# YOUR INSTRUCTIONS
Without the pictures, repeat all of the data exactly as it appears below.

START GIVEN RECORDS

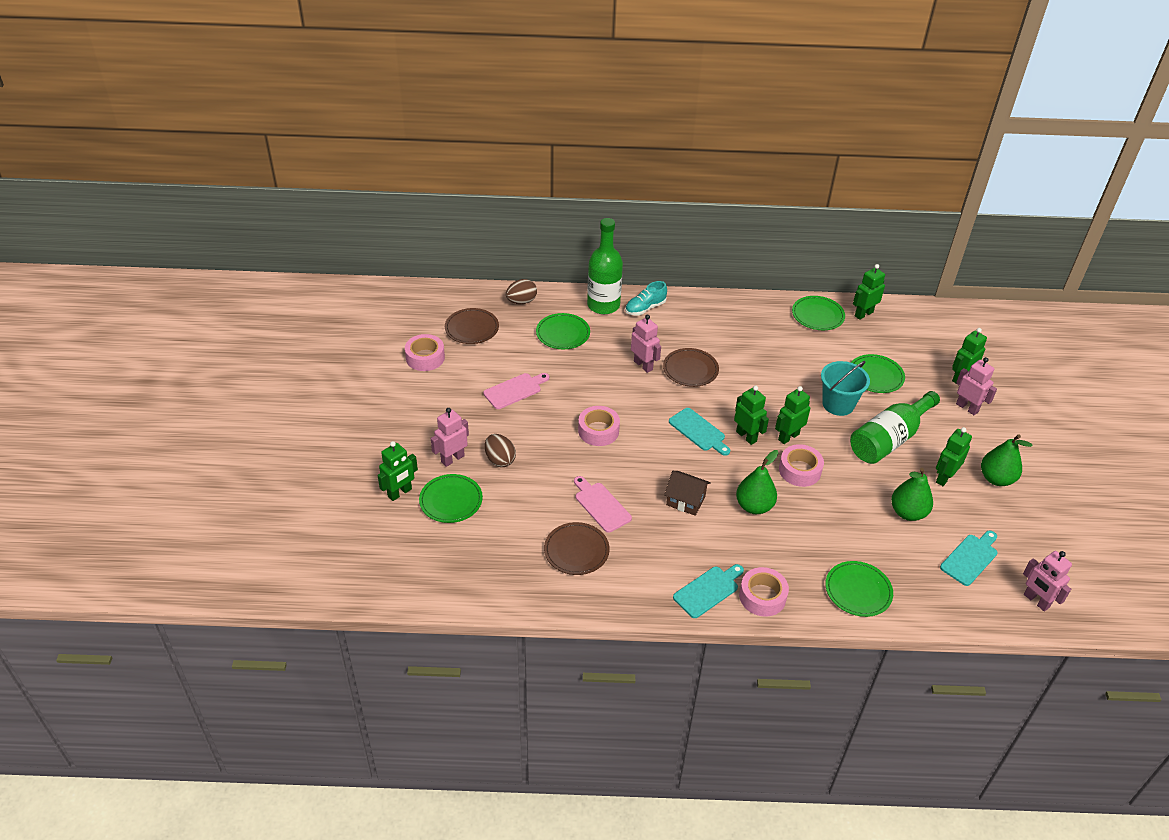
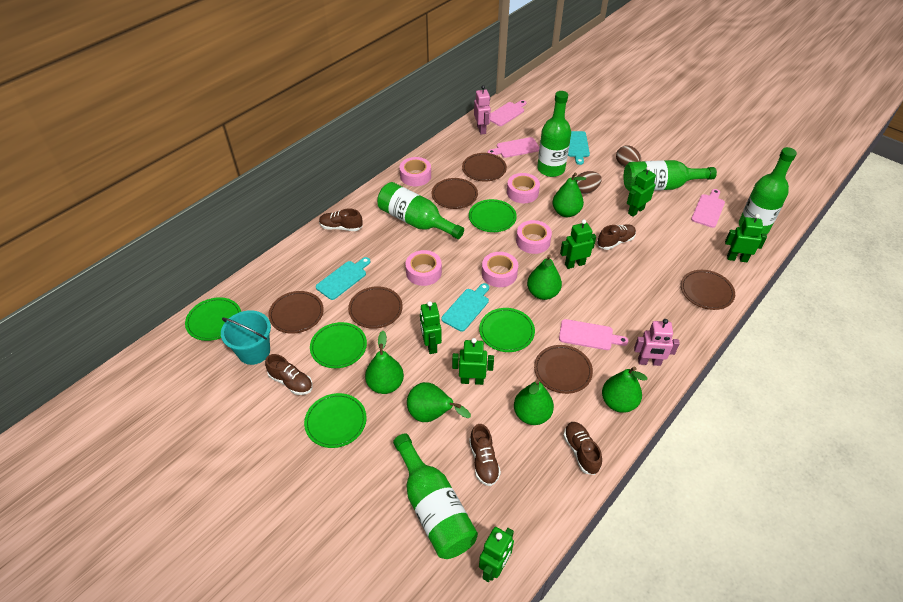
brown house: 1 -> 0
brown plate: 3 -> 6
brown shoe: 0 -> 5
green bottle: 2 -> 5
green pear: 3 -> 6
pink cutting board: 2 -> 4
pink robot: 4 -> 2
pink tape: 4 -> 5
turquoise shoe: 1 -> 0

END GIVEN RECORDS

# SOLVED PROBLEM
brown house: 1 -> 0
brown plate: 3 -> 6
brown shoe: 0 -> 5
green bottle: 2 -> 5
green pear: 3 -> 6
pink cutting board: 2 -> 4
pink robot: 4 -> 2
pink tape: 4 -> 5
turquoise shoe: 1 -> 0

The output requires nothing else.